■ Exercise details ■
Every entry needs to be printed exactly, please.

■ Source data ■
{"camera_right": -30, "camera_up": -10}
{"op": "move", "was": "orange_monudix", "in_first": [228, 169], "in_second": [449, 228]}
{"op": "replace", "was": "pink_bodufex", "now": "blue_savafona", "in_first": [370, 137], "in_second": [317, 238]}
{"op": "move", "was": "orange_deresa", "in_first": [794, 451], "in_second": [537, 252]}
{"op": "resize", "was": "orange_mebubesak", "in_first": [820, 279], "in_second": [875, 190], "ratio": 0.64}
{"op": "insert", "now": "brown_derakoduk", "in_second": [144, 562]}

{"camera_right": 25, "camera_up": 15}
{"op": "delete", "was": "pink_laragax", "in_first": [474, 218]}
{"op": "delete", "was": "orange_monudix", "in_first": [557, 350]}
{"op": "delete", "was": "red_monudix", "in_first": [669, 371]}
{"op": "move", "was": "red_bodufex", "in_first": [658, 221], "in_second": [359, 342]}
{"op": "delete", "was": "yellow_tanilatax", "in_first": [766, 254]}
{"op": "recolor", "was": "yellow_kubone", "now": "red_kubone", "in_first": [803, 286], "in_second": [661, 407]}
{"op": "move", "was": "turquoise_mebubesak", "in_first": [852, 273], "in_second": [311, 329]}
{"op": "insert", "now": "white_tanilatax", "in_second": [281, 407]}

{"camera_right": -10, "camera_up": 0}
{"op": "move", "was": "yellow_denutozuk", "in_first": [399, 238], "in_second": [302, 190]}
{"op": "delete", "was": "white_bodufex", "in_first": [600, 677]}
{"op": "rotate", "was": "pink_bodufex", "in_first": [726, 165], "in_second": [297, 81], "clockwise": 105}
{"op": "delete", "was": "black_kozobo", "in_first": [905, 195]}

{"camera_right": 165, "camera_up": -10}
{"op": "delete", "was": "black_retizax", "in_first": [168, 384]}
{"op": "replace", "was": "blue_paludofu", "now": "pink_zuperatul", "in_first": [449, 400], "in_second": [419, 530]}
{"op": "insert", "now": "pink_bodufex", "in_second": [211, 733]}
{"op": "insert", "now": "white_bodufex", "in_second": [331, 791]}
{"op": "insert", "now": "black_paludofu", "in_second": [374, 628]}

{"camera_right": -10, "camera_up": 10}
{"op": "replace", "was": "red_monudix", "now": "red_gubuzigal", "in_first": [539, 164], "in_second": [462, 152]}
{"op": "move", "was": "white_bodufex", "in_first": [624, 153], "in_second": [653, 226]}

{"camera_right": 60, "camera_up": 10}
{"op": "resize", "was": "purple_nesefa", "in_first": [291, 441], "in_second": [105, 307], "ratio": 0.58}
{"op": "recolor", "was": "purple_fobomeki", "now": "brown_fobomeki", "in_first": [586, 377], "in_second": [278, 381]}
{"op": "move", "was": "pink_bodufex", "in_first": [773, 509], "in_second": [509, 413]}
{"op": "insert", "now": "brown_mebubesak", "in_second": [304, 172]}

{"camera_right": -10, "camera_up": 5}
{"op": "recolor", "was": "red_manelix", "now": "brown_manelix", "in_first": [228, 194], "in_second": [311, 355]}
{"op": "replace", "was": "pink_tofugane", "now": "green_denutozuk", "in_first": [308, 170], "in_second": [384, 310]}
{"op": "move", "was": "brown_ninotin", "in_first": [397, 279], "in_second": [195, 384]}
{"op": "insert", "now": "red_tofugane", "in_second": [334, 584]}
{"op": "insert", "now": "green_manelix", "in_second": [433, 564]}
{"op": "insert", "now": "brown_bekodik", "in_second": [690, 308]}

■ Final answer ■
{"camera_right": -30, "camera_up": -10}
{"op": "move", "was": "orange_monudix", "in_first": [228, 169], "in_second": [449, 228]}
{"op": "replace", "was": "pink_bodufex", "now": "blue_savafona", "in_first": [370, 137], "in_second": [317, 238]}
{"op": "move", "was": "orange_deresa", "in_first": [794, 451], "in_second": [537, 252]}
{"op": "resize", "was": "orange_mebubesak", "in_first": [820, 279], "in_second": [875, 190], "ratio": 0.64}
{"op": "insert", "now": "brown_derakoduk", "in_second": [144, 562]}

{"camera_right": 25, "camera_up": 15}
{"op": "delete", "was": "pink_laragax", "in_first": [474, 218]}
{"op": "delete", "was": "orange_monudix", "in_first": [557, 350]}
{"op": "delete", "was": "red_monudix", "in_first": [669, 371]}
{"op": "move", "was": "red_bodufex", "in_first": [658, 221], "in_second": [359, 342]}
{"op": "delete", "was": "yellow_tanilatax", "in_first": [766, 254]}
{"op": "recolor", "was": "yellow_kubone", "now": "red_kubone", "in_first": [803, 286], "in_second": [661, 407]}
{"op": "move", "was": "turquoise_mebubesak", "in_first": [852, 273], "in_second": [311, 329]}
{"op": "insert", "now": "white_tanilatax", "in_second": [281, 407]}

{"camera_right": -10, "camera_up": 0}
{"op": "move", "was": "yellow_denutozuk", "in_first": [399, 238], "in_second": [302, 190]}
{"op": "delete", "was": "white_bodufex", "in_first": [600, 677]}
{"op": "rotate", "was": "pink_bodufex", "in_first": [726, 165], "in_second": [297, 81], "clockwise": 105}
{"op": "delete", "was": "black_kozobo", "in_first": [905, 195]}

{"camera_right": 165, "camera_up": -10}
{"op": "delete", "was": "black_retizax", "in_first": [168, 384]}
{"op": "replace", "was": "blue_paludofu", "now": "pink_zuperatul", "in_first": [449, 400], "in_second": [419, 530]}
{"op": "insert", "now": "pink_bodufex", "in_second": [211, 733]}
{"op": "insert", "now": "white_bodufex", "in_second": [331, 791]}
{"op": "insert", "now": "black_paludofu", "in_second": [374, 628]}

{"camera_right": -10, "camera_up": 10}
{"op": "replace", "was": "red_monudix", "now": "red_gubuzigal", "in_first": [539, 164], "in_second": [462, 152]}
{"op": "move", "was": "white_bodufex", "in_first": [624, 153], "in_second": [653, 226]}

{"camera_right": 60, "camera_up": 10}
{"op": "resize", "was": "purple_nesefa", "in_first": [291, 441], "in_second": [105, 307], "ratio": 0.58}
{"op": "recolor", "was": "purple_fobomeki", "now": "brown_fobomeki", "in_first": [586, 377], "in_second": [278, 381]}
{"op": "move", "was": "pink_bodufex", "in_first": [773, 509], "in_second": [509, 413]}
{"op": "insert", "now": "brown_mebubesak", "in_second": [304, 172]}

{"camera_right": -10, "camera_up": 5}
{"op": "recolor", "was": "red_manelix", "now": "brown_manelix", "in_first": [228, 194], "in_second": [311, 355]}
{"op": "replace", "was": "pink_tofugane", "now": "green_denutozuk", "in_first": [308, 170], "in_second": [384, 310]}
{"op": "move", "was": "brown_ninotin", "in_first": [397, 279], "in_second": [195, 384]}
{"op": "insert", "now": "red_tofugane", "in_second": [334, 584]}
{"op": "insert", "now": "green_manelix", "in_second": [433, 564]}
{"op": "insert", "now": "brown_bekodik", "in_second": [690, 308]}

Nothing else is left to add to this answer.